▶ **LISTED ENTRIES**
============
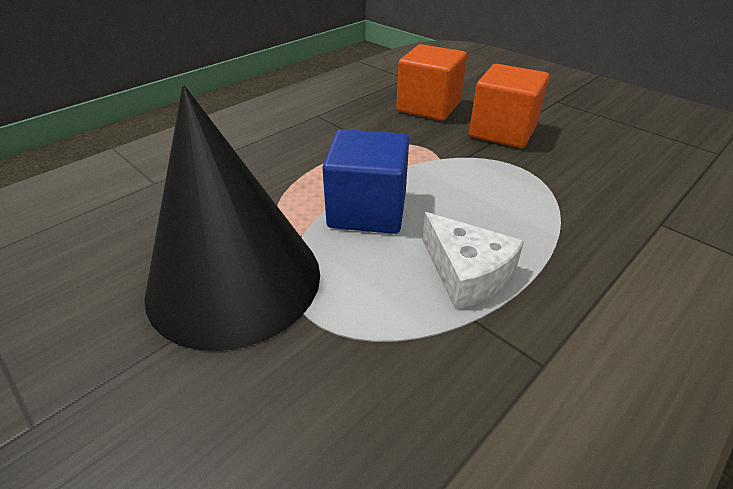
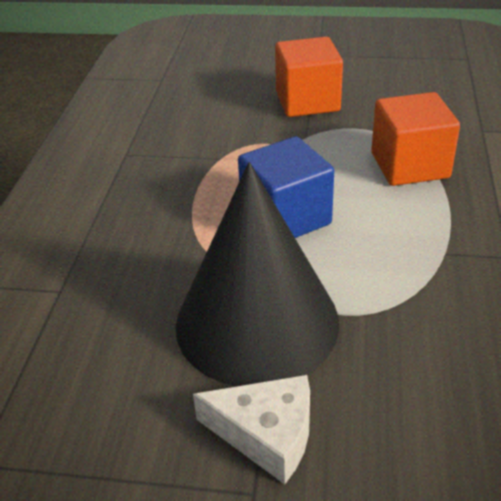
camera: 35 degrees left, 0 degrees up
(428, 107) = (219, 102): orange cube -> orange cube (409, 165)
(466, 273) = (407, 226): white cheese -> white cheese (266, 434)

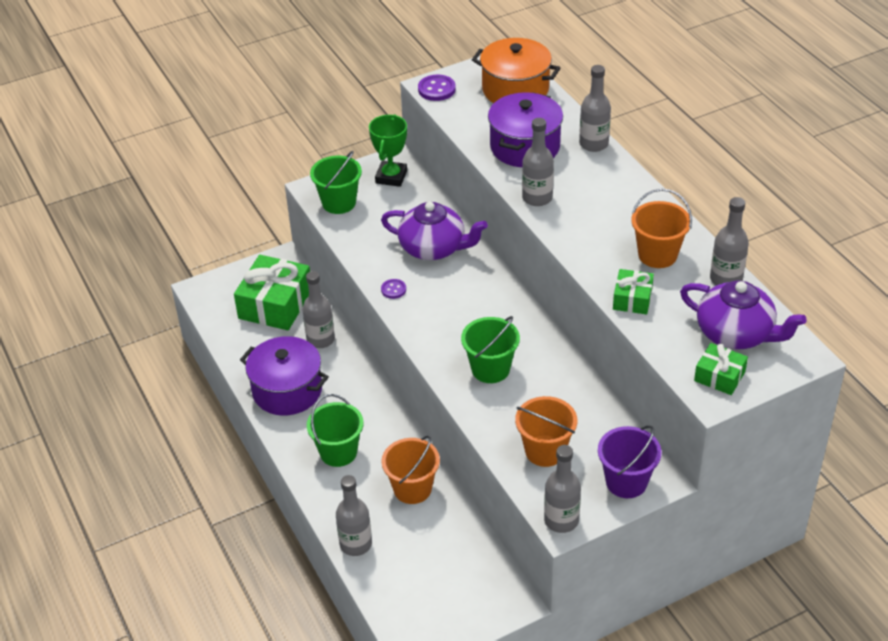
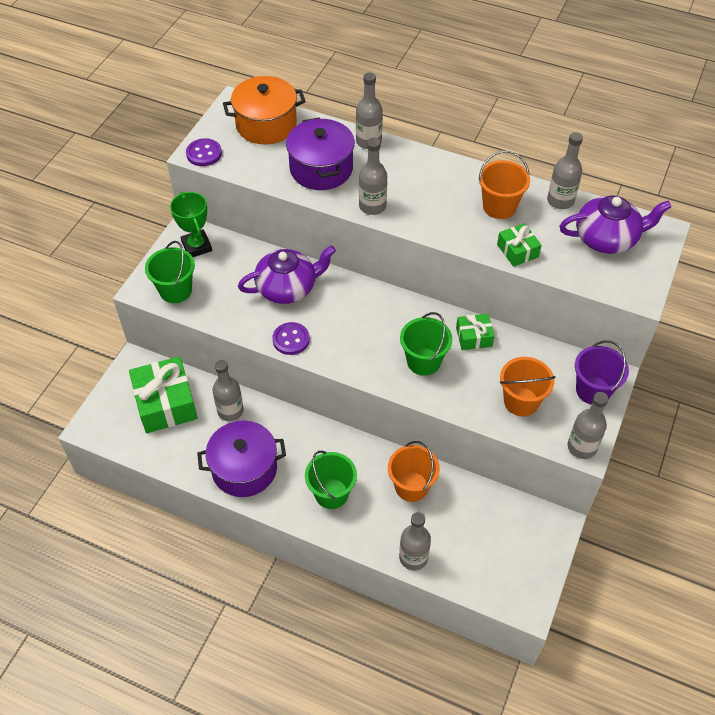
camera: 40 degrees left, 10 degrees up
(393, 289) = (291, 339): purple button -> purple button, size x1.60
(719, 376) = (629, 277): green gift -> green gift (474, 337)

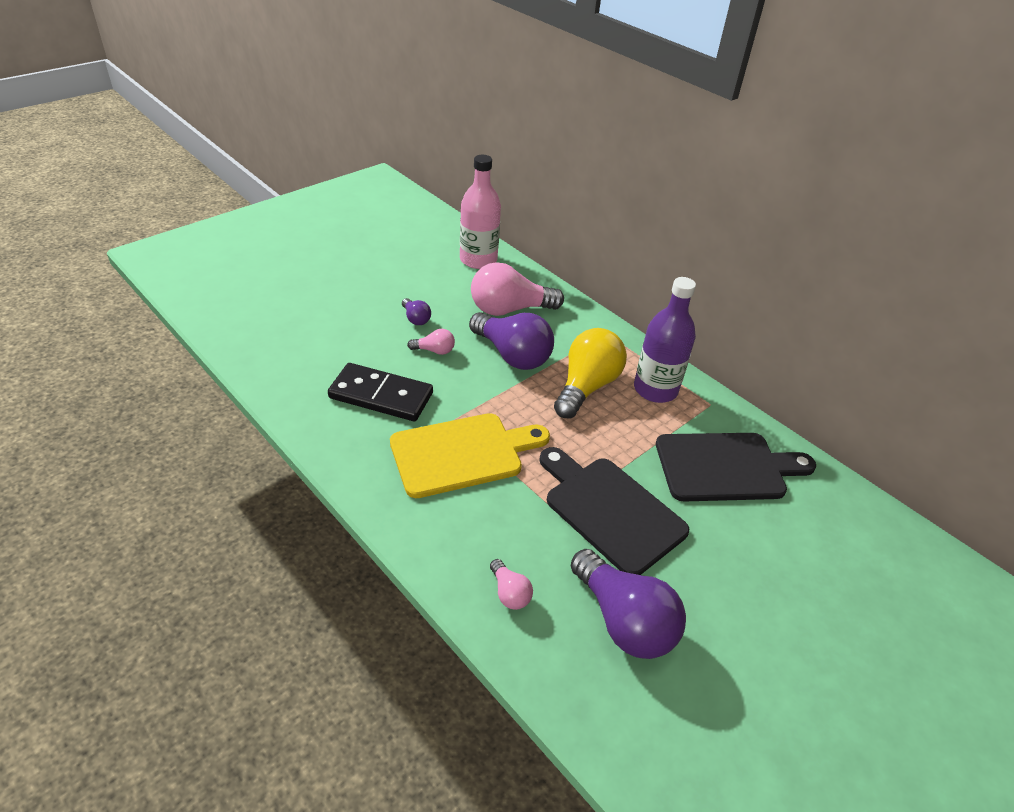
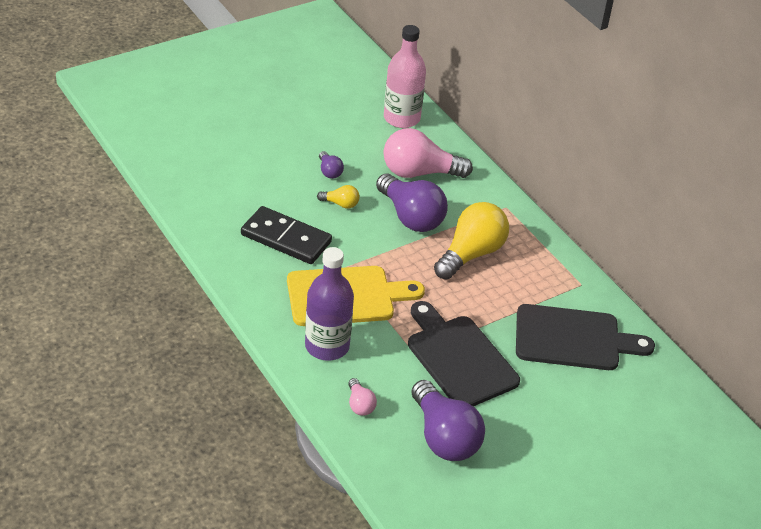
camera: 10 degrees right, 0 degrees up
(434, 350) = (340, 204): pink light bulb -> yellow light bulb
(655, 389) = (534, 264): purple bottle -> purple bottle (327, 346)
============
▶ **EXERCISE REQUIREMENTS**
Each entry above needs to be restated without a single word changed; skip the images.

▶ **ANSWER TO THE EXERCISE**
camera: 35 degrees left, 0 degrees up
(428, 107) = (219, 102): orange cube -> orange cube (409, 165)
(466, 273) = (407, 226): white cheese -> white cheese (266, 434)

camera: 40 degrees left, 10 degrees up
(393, 289) = (291, 339): purple button -> purple button, size x1.60
(719, 376) = (629, 277): green gift -> green gift (474, 337)

camera: 10 degrees right, 0 degrees up
(434, 350) = (340, 204): pink light bulb -> yellow light bulb
(655, 389) = (534, 264): purple bottle -> purple bottle (327, 346)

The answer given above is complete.